YOUR GOAL:
Give back exactly the lines of the entries below from the line with "green cone K7" to the line with "cyan brick F7 level", inclusive, and only those.

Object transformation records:
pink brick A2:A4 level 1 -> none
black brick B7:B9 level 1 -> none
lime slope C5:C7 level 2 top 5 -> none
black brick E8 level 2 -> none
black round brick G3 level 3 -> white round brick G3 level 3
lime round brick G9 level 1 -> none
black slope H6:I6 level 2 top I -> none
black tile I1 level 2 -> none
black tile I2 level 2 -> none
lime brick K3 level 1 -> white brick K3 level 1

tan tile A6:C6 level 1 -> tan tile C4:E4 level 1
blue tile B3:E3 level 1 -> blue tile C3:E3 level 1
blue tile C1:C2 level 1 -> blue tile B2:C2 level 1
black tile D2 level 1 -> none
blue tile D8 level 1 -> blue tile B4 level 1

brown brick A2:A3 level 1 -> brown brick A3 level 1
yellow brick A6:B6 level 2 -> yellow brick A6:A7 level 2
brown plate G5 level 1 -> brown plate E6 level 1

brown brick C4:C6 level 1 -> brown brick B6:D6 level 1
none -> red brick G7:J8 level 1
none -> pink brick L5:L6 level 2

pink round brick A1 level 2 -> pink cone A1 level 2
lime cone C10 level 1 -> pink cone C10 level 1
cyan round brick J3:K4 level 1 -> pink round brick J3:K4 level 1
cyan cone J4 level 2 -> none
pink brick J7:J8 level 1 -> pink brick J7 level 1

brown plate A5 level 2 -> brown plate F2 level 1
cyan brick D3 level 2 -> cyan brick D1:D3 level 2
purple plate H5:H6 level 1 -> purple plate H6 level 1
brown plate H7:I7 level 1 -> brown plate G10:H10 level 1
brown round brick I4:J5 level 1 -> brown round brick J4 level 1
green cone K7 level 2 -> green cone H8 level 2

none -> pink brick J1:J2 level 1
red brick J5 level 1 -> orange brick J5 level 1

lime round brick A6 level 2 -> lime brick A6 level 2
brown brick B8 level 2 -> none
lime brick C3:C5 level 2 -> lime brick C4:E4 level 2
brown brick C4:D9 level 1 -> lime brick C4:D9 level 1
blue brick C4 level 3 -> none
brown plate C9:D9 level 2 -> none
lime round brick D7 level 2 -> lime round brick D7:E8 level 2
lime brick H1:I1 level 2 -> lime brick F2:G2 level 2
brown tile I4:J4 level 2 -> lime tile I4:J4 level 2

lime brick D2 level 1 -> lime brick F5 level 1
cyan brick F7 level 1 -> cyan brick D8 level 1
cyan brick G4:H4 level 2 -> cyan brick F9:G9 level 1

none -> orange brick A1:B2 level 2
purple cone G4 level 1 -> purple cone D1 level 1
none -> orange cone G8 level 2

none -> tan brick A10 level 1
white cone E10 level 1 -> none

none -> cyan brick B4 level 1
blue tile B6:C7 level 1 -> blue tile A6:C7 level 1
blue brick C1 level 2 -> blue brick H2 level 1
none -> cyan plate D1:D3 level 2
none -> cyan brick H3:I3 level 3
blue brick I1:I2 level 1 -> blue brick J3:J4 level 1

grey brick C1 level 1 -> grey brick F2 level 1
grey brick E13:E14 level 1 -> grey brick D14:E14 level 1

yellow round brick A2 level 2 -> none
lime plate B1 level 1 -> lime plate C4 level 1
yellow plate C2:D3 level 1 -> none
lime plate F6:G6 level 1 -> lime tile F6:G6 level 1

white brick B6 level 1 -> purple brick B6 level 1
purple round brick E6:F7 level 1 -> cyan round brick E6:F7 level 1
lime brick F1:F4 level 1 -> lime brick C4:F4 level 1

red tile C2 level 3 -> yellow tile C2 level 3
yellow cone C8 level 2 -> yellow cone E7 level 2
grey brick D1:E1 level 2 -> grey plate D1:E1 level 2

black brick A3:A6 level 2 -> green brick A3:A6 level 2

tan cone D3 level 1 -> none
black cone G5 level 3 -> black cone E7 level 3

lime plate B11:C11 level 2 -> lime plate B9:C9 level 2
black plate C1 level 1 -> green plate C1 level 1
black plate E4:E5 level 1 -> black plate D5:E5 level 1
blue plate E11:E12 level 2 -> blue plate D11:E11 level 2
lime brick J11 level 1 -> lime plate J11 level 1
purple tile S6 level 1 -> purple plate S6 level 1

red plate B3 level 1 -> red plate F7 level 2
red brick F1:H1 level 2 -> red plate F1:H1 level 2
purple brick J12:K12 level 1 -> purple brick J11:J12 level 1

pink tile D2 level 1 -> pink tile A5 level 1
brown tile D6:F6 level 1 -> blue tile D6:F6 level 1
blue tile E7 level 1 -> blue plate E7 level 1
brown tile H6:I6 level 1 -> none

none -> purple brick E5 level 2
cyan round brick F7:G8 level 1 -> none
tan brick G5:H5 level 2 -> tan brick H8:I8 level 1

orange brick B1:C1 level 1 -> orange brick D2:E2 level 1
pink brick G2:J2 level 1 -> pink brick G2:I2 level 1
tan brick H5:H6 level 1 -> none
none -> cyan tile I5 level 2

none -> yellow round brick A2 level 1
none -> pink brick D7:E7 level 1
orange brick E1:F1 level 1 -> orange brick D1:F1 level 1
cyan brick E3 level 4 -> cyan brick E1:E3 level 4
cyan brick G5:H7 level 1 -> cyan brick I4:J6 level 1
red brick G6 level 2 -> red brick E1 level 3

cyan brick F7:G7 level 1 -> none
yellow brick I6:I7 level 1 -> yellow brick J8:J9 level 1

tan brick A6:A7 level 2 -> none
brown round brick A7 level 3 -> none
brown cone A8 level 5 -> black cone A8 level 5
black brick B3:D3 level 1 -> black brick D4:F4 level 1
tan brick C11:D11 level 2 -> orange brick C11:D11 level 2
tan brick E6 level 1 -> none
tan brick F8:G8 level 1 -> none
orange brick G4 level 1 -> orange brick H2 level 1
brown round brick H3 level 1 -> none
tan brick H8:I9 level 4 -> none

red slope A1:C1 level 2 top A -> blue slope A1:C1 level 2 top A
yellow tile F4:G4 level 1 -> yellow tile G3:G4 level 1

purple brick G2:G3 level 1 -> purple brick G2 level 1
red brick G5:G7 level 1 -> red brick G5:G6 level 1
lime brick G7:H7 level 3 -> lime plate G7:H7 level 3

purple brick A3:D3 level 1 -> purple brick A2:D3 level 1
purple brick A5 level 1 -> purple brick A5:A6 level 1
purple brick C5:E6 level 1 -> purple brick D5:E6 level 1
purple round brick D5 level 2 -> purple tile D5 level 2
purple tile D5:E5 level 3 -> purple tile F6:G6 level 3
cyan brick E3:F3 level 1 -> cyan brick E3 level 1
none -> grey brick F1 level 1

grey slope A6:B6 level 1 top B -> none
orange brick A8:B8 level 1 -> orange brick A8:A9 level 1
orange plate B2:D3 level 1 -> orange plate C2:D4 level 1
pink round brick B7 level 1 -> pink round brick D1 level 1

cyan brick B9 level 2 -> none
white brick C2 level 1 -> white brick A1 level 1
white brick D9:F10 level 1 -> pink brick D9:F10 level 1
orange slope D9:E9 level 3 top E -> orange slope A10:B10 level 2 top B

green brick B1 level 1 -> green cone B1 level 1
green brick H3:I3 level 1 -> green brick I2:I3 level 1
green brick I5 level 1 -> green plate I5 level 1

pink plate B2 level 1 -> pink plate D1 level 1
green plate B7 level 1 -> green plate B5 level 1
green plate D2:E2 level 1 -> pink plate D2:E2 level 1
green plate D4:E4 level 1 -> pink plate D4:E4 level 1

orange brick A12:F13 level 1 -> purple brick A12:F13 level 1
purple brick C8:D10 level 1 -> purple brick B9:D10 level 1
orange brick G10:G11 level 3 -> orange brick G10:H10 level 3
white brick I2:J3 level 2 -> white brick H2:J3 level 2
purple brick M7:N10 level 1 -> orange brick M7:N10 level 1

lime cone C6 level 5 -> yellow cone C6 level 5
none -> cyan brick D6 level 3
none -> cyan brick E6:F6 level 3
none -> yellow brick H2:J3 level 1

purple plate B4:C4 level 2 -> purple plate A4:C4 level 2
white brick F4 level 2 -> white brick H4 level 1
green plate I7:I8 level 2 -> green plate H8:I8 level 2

TASK RESPONSE:
green cone K7 level 2 -> green cone H8 level 2

none -> pink brick J1:J2 level 1
red brick J5 level 1 -> orange brick J5 level 1

lime round brick A6 level 2 -> lime brick A6 level 2
brown brick B8 level 2 -> none
lime brick C3:C5 level 2 -> lime brick C4:E4 level 2
brown brick C4:D9 level 1 -> lime brick C4:D9 level 1
blue brick C4 level 3 -> none
brown plate C9:D9 level 2 -> none
lime round brick D7 level 2 -> lime round brick D7:E8 level 2
lime brick H1:I1 level 2 -> lime brick F2:G2 level 2
brown tile I4:J4 level 2 -> lime tile I4:J4 level 2

lime brick D2 level 1 -> lime brick F5 level 1
cyan brick F7 level 1 -> cyan brick D8 level 1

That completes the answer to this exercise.